__RECORDED INFORMATION__.
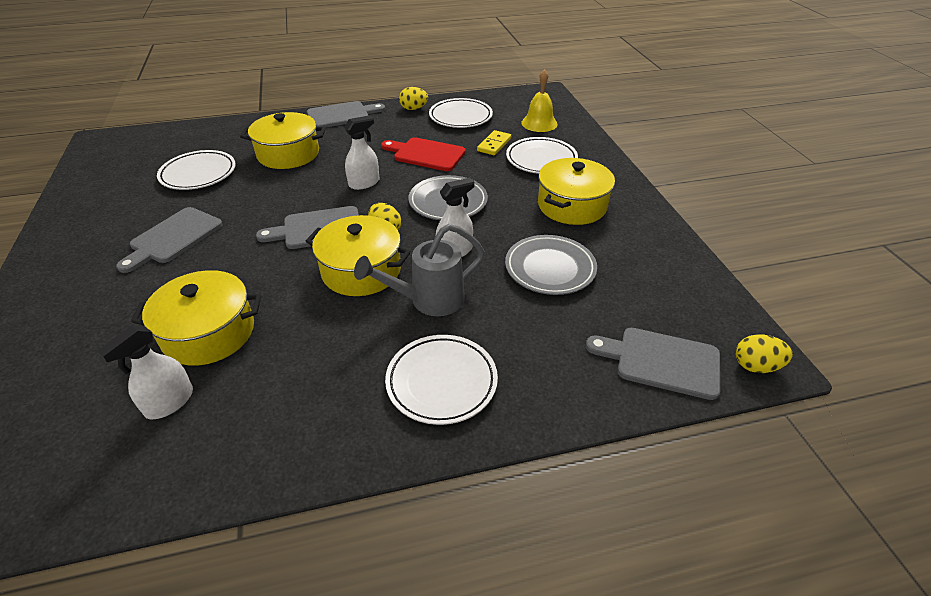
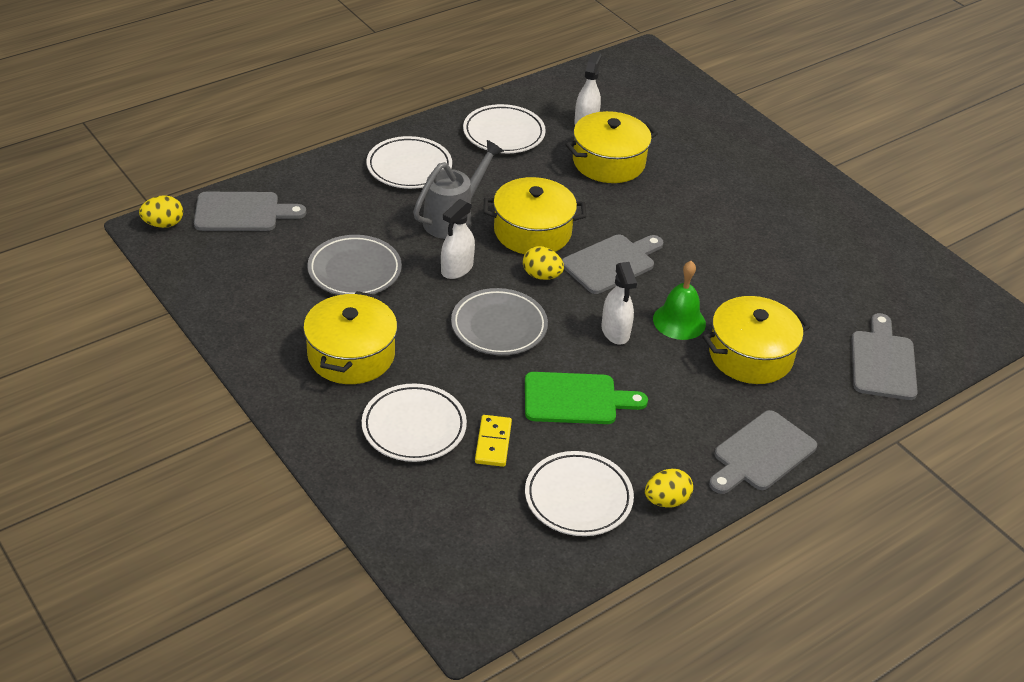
camera: 155 degrees right, 0 degrees up
(173, 237) = (737, 224): grey cutting board -> grey cutting board (882, 362)
(198, 174) = (815, 300): white plate -> white plate (503, 134)
(312, 180) = (679, 321): none -> green bell
(364, 183) = (615, 332): white spray bottle -> white spray bottle turned 45 degrees counterclockwise
(426, 154) = (575, 399): red cutting board -> green cutting board
(539, 123) = (445, 515): yellow bell -> none

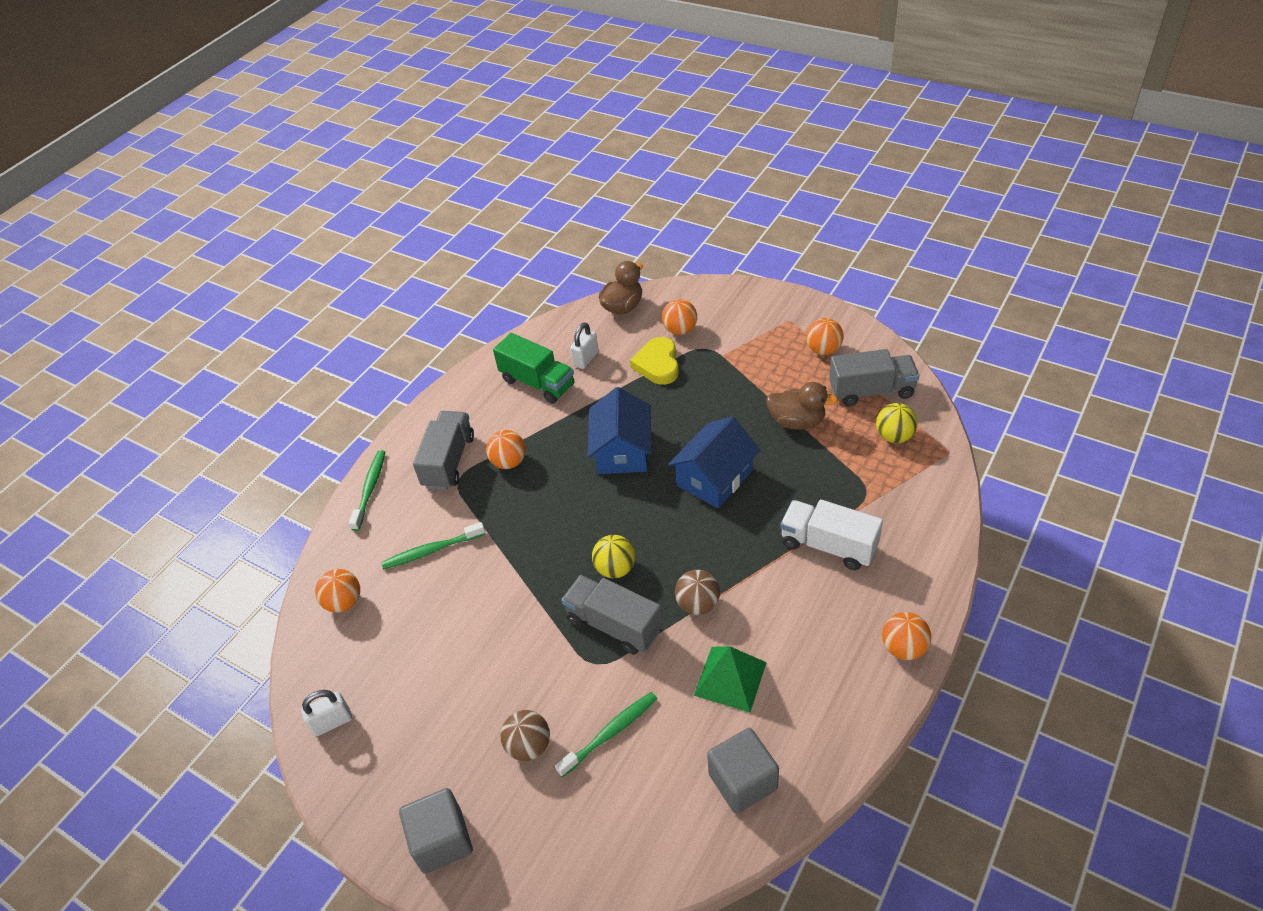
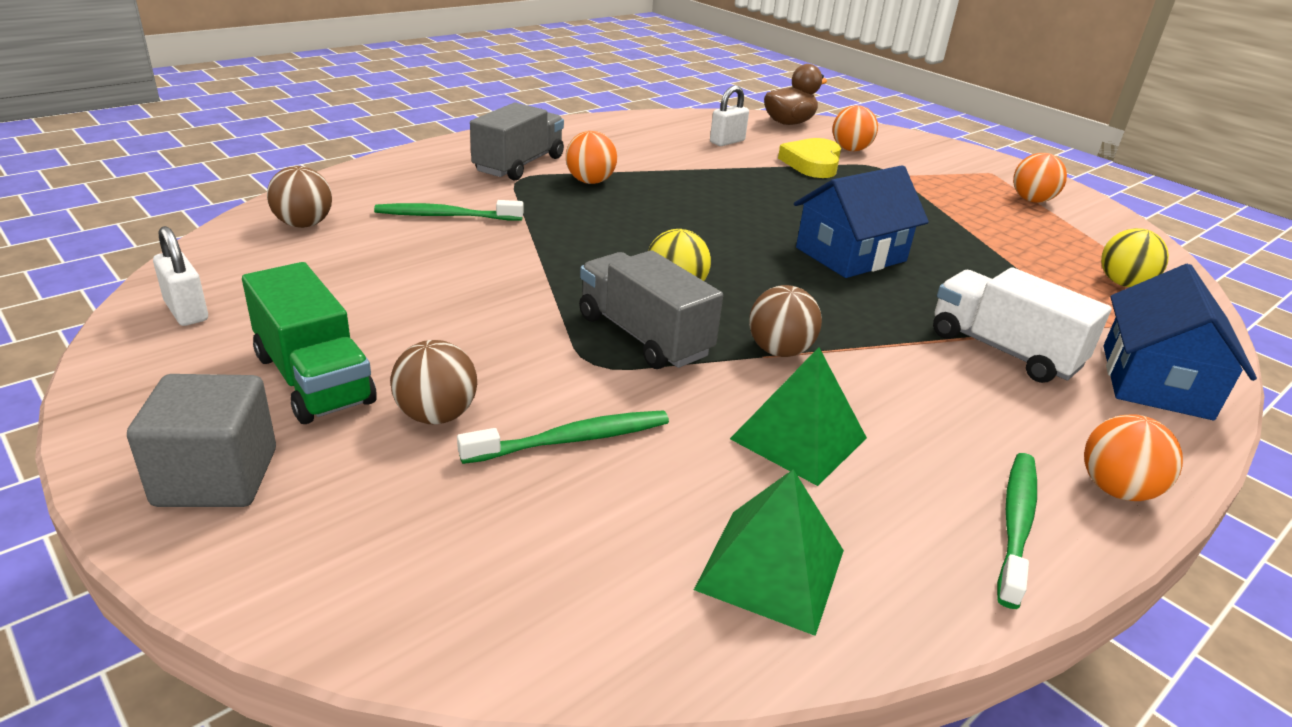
camera: 10 degrees right, 15 degrees down
(332, 722) = (187, 311): white padlock -> white padlock turned 60 degrees clockwise
(344, 602) = (304, 224): orange ball -> brown ball
(370, 489) = (413, 160): green toothbrush -> green toothbrush (1016, 524)
(537, 383) = (660, 143): green truck -> green truck (313, 379)
(622, 451) = (736, 207): blue house -> blue house (1155, 381)
(742, 781) = (770, 569): grey cube -> green pyramid
(797, 421) = (982, 240): brown duck -> none
(871, 391) = (1093, 242): grey truck -> none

__ACTIVITY__. Return each line of the data where the word "degrees" appears.

__WRITTEN SOLUTION__.
camera: 155 degrees right, 0 degrees up
(364, 183) = (615, 332): white spray bottle -> white spray bottle turned 45 degrees counterclockwise
camera: 10 degrees right, 15 degrees down
(332, 722) = (187, 311): white padlock -> white padlock turned 60 degrees clockwise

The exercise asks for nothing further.